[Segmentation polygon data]
[Start of Attachment]
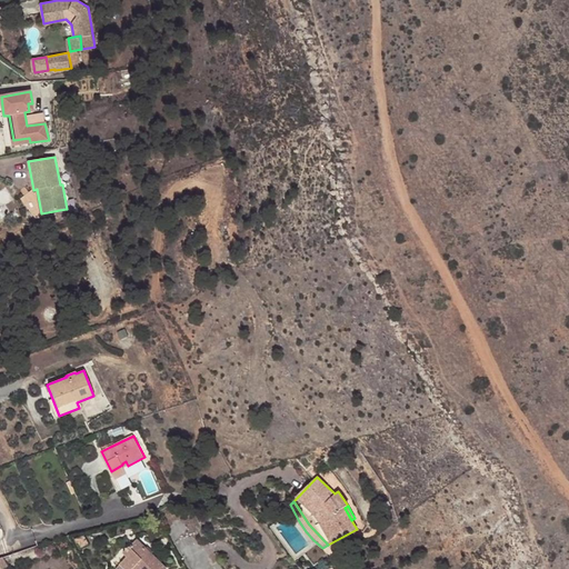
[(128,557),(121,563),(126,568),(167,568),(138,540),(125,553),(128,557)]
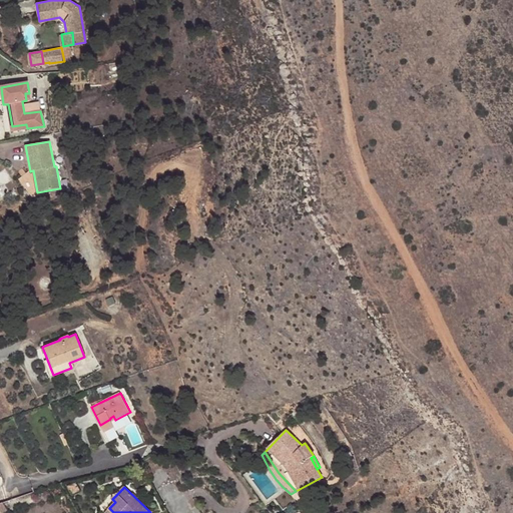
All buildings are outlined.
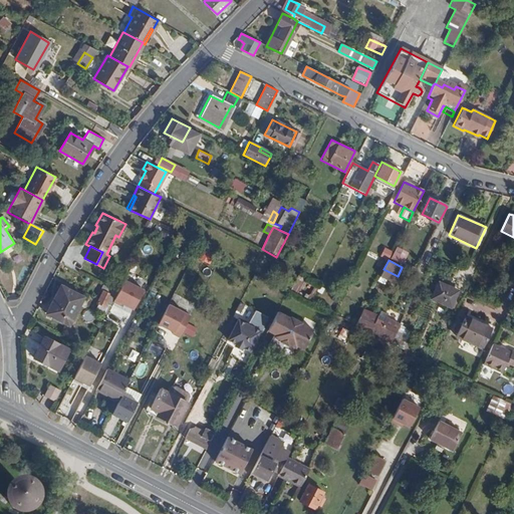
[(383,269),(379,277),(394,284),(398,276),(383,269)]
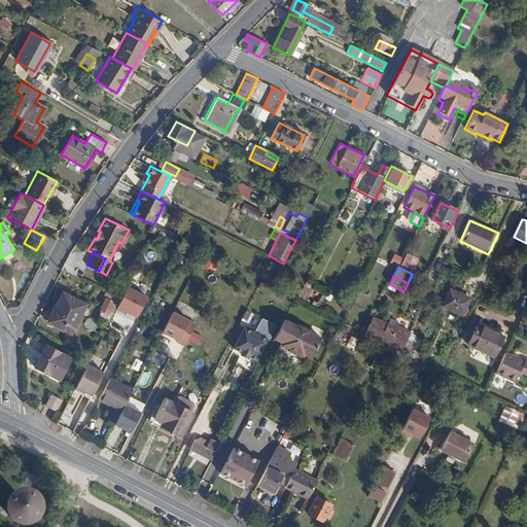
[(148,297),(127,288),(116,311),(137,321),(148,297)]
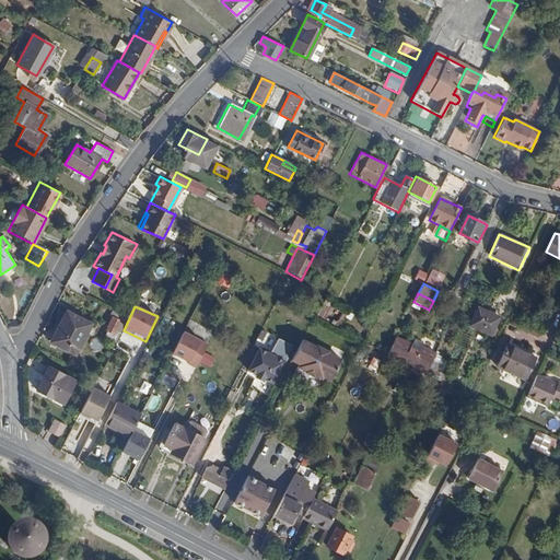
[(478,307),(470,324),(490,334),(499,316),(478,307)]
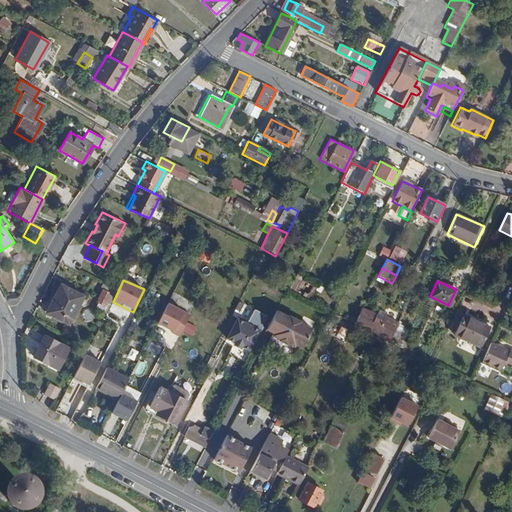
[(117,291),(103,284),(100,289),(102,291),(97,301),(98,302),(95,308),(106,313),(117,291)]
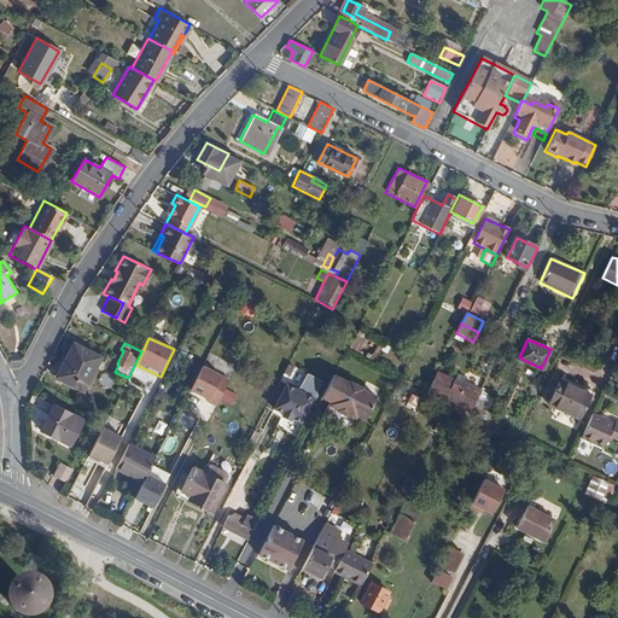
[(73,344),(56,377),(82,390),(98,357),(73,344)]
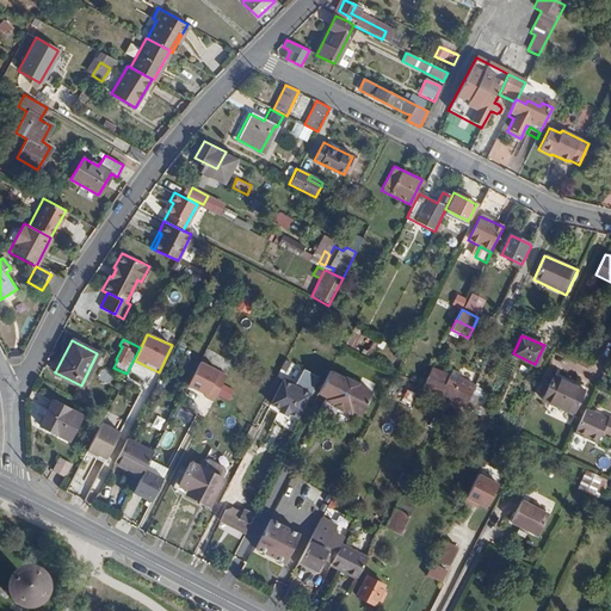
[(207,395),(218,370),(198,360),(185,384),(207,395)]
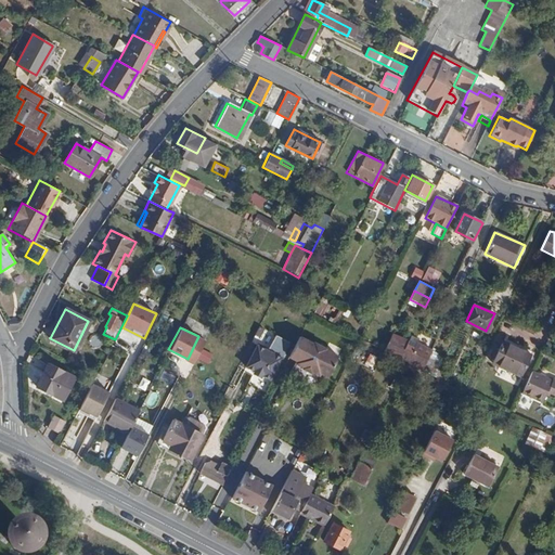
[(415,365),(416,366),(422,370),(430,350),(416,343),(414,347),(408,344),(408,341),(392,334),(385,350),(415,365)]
[End of Attachment]
[Task objective]
Set the pictures aside and transcribe the data above exactly.

[Solution for this exercise]
[(128,557),(121,563),(126,568),(167,568),(138,540),(125,553),(128,557)]
All buildings are outlined.
[(383,269),(379,277),(394,284),(398,276),(383,269)]
[(148,297),(127,288),(116,311),(137,321),(148,297)]
[(478,307),(470,324),(490,334),(499,316),(478,307)]
[(117,291),(103,284),(100,289),(102,291),(97,301),(98,302),(95,308),(106,313),(117,291)]
[(73,344),(56,377),(82,390),(98,357),(73,344)]
[(207,395),(218,370),(198,360),(185,384),(207,395)]
[(415,365),(416,366),(422,370),(430,350),(416,343),(414,347),(408,344),(408,341),(392,334),(385,350),(415,365)]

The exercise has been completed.